*WHAT YOU SHOULD DO*.
Print all entries below exactly, without images.

*DATA RECORDS*.
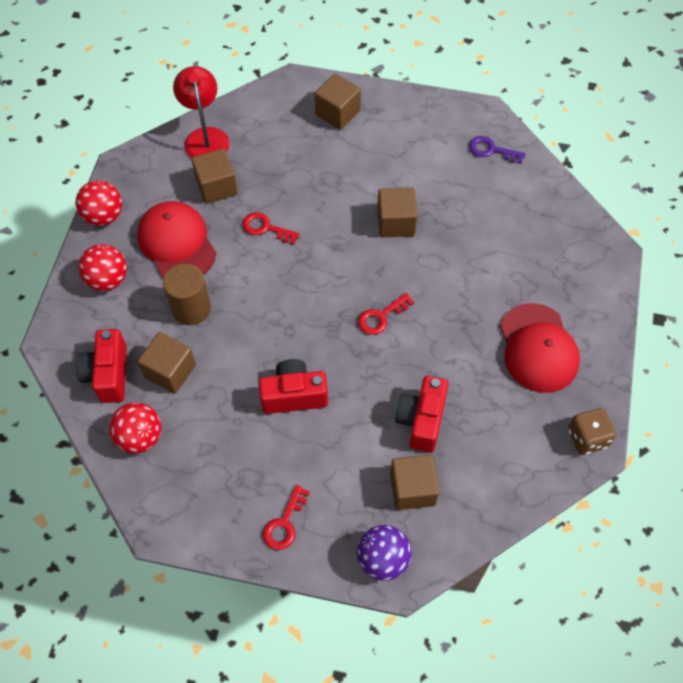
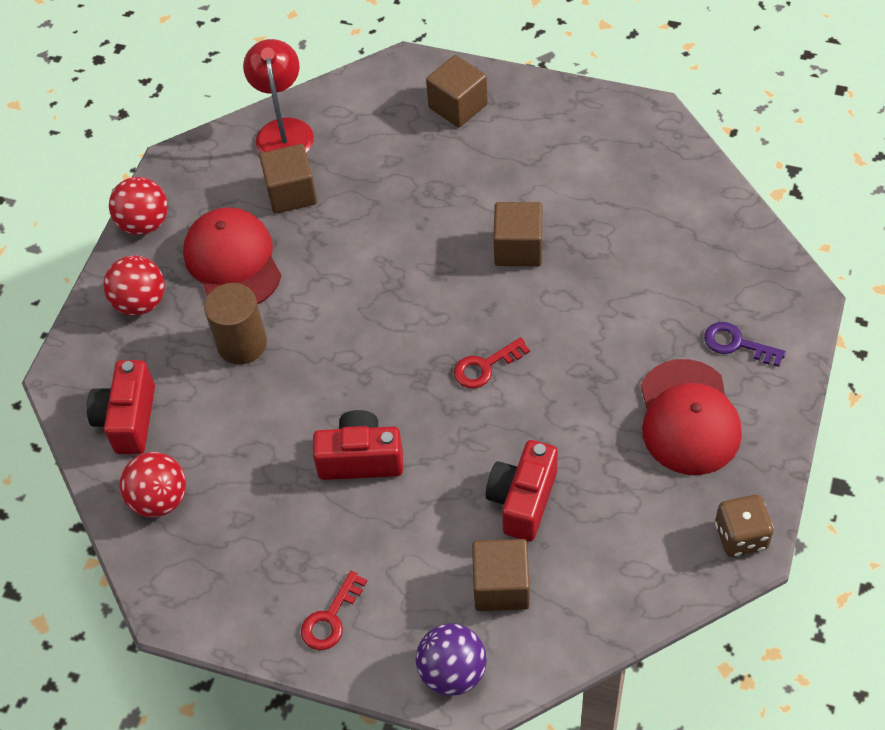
camera: 10 degrees right, 5 degrees down
(170, 371) = (206, 420): brown cube -> none
(266, 228) = (348, 247): red key -> none
(491, 150) = (655, 161): purple key -> purple key (736, 344)

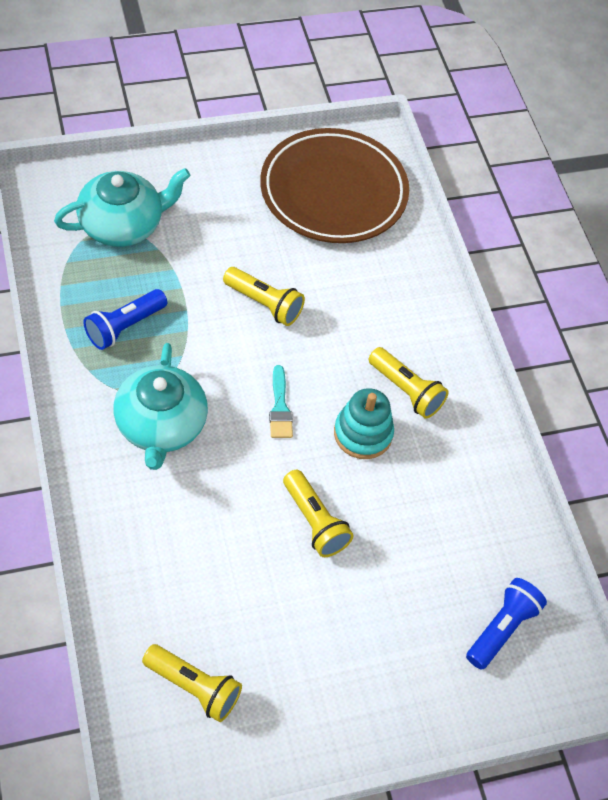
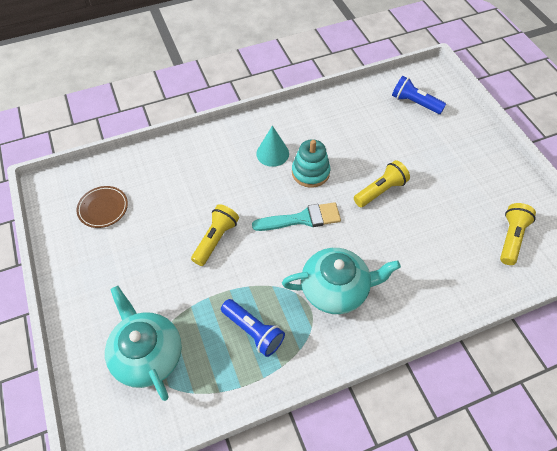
camera: 90 degrees left, 0 degrees up
(280, 407) = (302, 219): turquoise brush -> turquoise brush, size x1.51
(333, 192) = (103, 208): brown plate -> brown plate, size x0.44
(406, 390) = (272, 153): yellow flashlight -> turquoise cone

*RESPONSE AREA*.
camera: 10 degrees right, 5 degrees down
(170, 371) = (206, 420): brown cube -> none
(266, 228) = (348, 247): red key -> none
(491, 150) = (655, 161): purple key -> purple key (736, 344)

camera: 90 degrees left, 0 degrees up
(280, 407) = (302, 219): turquoise brush -> turquoise brush, size x1.51
(333, 192) = (103, 208): brown plate -> brown plate, size x0.44
(406, 390) = (272, 153): yellow flashlight -> turquoise cone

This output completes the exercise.